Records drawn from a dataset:
○ ○ ○ ○ ○
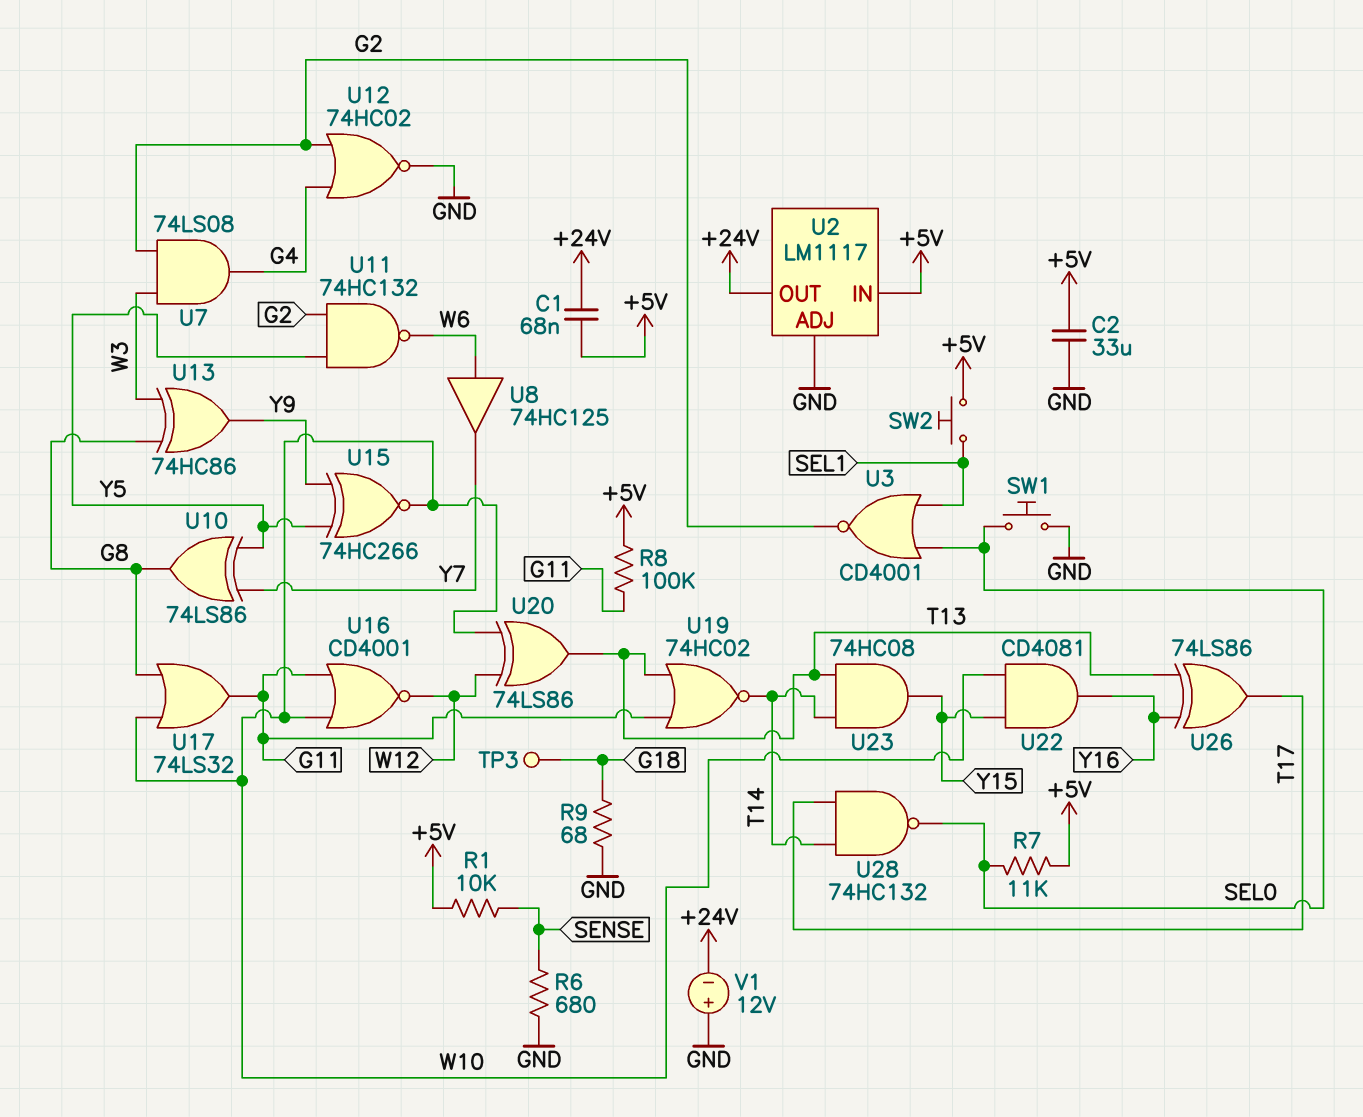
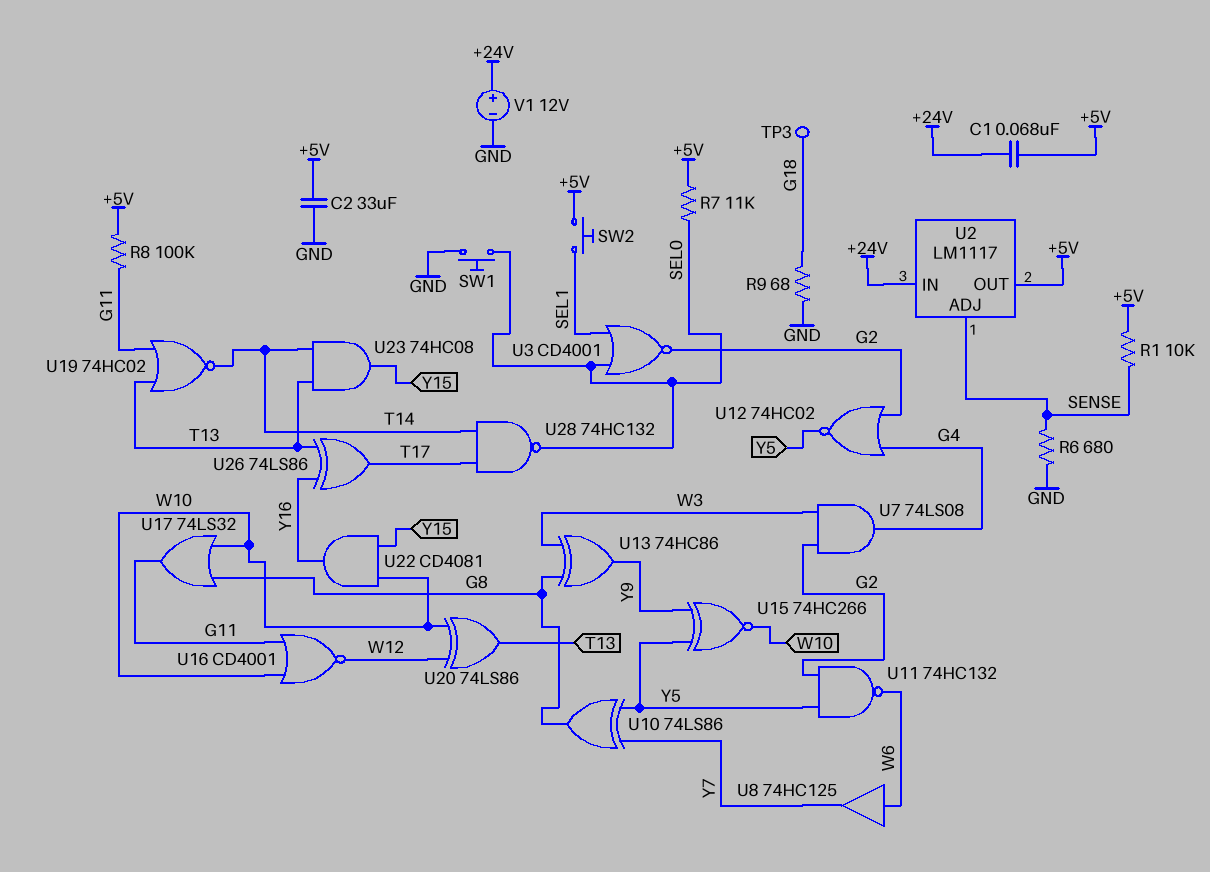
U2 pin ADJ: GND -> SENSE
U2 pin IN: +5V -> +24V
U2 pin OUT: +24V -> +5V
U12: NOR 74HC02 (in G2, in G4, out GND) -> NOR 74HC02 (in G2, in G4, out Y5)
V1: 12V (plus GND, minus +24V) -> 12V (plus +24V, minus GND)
○ ○ ○ ○ ○
YOUR GOAL
Apart from the pictures, the entries above are to be repeated in full and exactly.

COMPLETED TASK
U2 pin ADJ: GND -> SENSE
U2 pin IN: +5V -> +24V
U2 pin OUT: +24V -> +5V
U12: NOR 74HC02 (in G2, in G4, out GND) -> NOR 74HC02 (in G2, in G4, out Y5)
V1: 12V (plus GND, minus +24V) -> 12V (plus +24V, minus GND)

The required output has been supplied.